▼
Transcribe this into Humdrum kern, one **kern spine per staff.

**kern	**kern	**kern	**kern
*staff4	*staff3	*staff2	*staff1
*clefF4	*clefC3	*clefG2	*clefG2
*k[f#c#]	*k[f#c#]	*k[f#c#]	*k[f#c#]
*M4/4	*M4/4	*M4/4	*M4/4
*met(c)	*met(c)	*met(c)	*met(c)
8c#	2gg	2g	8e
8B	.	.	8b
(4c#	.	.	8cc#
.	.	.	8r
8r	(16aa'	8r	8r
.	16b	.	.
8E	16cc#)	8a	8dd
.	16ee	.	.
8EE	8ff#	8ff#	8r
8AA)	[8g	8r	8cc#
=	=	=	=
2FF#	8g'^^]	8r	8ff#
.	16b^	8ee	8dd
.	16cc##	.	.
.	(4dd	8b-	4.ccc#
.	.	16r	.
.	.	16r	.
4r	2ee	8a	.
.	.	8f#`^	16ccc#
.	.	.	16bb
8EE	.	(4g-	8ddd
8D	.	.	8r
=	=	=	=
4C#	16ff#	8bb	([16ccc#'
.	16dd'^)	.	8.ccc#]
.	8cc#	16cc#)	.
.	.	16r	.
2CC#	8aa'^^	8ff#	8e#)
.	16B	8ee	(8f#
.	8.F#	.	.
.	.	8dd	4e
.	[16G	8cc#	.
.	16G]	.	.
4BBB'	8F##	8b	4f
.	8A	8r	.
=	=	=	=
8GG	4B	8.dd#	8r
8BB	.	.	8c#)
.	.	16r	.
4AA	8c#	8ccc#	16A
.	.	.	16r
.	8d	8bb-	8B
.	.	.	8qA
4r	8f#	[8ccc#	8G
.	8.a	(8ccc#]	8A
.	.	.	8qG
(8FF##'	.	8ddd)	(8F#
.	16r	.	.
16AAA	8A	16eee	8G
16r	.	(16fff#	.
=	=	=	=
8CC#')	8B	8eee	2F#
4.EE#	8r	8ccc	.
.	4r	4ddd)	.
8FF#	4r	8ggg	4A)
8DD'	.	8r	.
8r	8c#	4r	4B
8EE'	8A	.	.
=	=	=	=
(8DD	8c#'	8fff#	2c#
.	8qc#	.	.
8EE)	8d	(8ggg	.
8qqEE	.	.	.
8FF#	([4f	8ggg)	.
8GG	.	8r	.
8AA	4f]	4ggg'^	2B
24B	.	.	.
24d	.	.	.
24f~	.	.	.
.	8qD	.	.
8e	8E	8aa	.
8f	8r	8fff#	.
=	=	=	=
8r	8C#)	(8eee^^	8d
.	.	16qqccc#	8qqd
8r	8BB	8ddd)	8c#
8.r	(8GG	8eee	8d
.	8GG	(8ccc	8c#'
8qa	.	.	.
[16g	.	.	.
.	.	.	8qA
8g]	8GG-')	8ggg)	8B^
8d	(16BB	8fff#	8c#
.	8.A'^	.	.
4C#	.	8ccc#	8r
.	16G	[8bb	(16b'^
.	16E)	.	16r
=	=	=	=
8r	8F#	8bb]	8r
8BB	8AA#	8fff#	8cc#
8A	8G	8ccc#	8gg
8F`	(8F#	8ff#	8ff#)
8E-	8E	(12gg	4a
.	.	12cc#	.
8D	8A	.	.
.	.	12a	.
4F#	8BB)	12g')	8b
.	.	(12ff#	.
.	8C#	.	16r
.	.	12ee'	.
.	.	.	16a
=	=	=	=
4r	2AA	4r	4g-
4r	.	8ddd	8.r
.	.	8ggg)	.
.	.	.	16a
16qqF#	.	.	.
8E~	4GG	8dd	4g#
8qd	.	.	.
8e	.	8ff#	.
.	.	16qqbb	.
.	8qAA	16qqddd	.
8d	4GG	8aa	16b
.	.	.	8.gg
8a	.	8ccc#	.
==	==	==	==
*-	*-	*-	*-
▲
Pick out every line in the items above that contains the word "kern".

EXERCISE SOLUTION:
Transcribe this into Humdrum kern, one **kern spine per staff.
**kern	**kern	**kern	**kern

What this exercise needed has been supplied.